▶ **EXERCISE DESCRIPTION**
Answer with a number only: how many lines of the data contain "capsule"?

SUPPLIED RECORDS Block Start

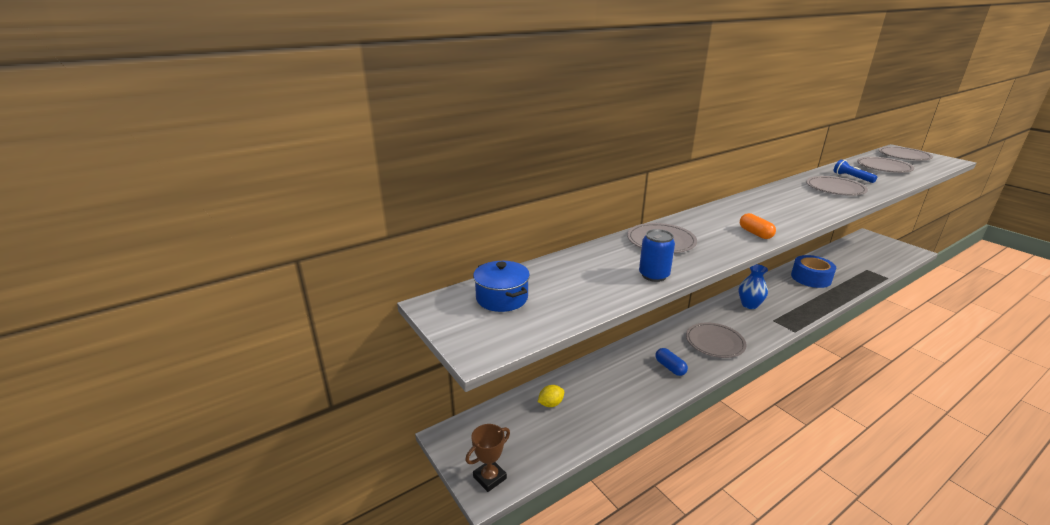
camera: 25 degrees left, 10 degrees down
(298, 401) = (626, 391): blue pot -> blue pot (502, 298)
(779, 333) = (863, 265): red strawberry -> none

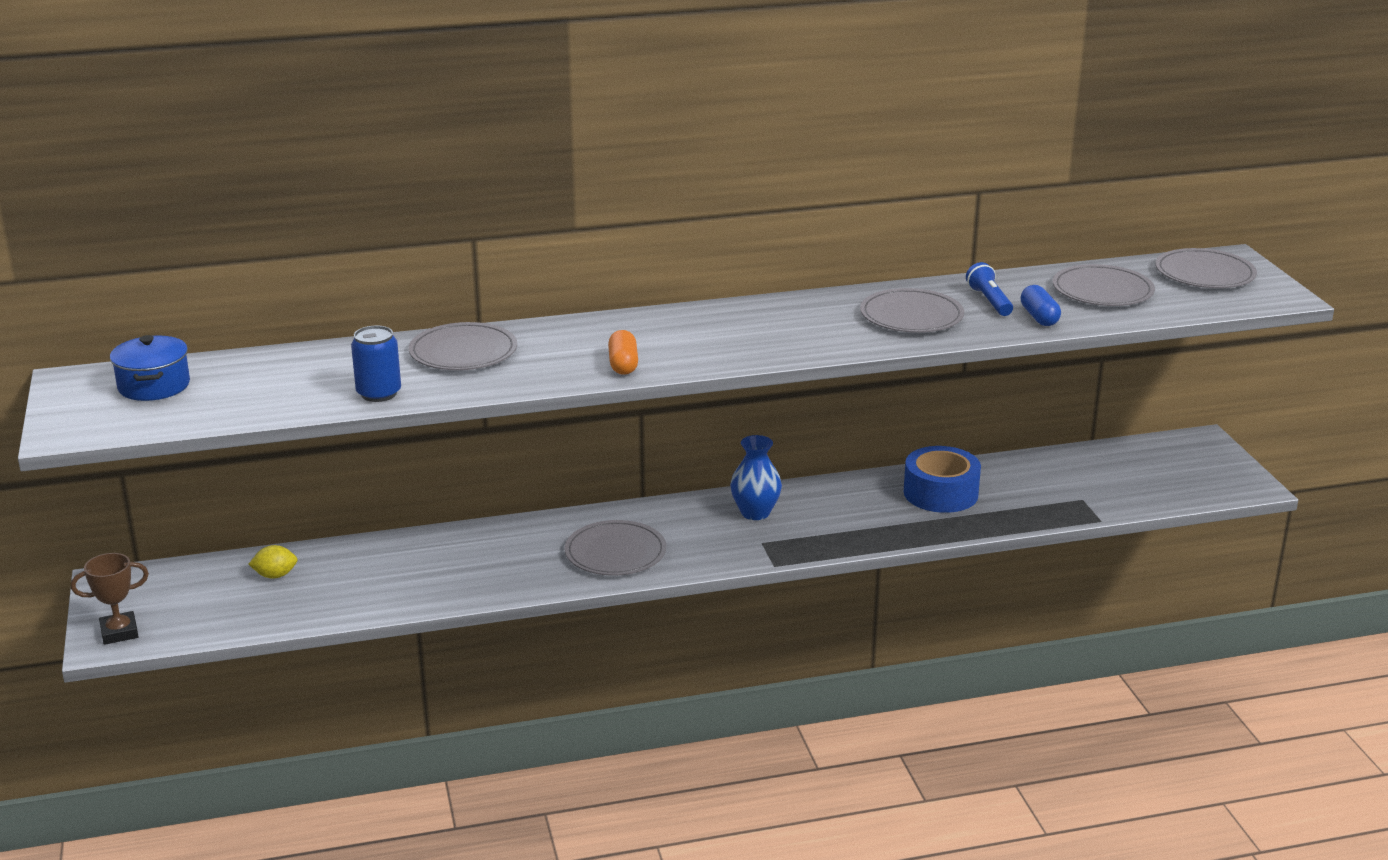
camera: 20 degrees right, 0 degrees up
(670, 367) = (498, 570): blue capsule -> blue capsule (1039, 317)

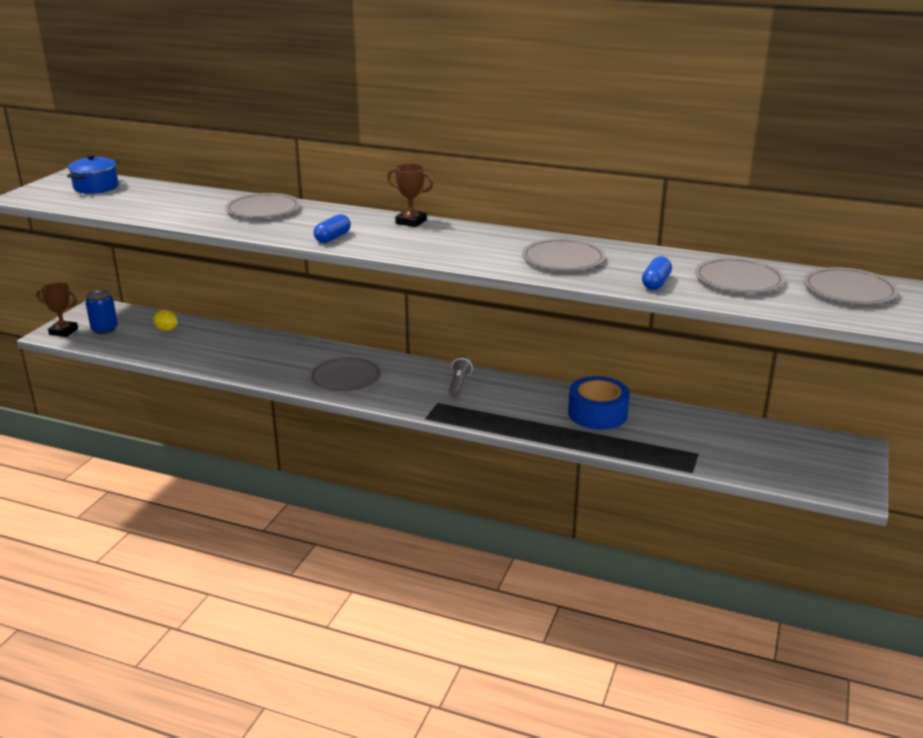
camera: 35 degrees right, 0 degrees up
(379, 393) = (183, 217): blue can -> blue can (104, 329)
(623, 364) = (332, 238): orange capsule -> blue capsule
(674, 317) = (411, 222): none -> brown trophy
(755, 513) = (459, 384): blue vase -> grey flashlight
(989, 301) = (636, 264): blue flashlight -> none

SUPPLIED RECORDS Block End

▶ **SOLVED EXERCISE**
2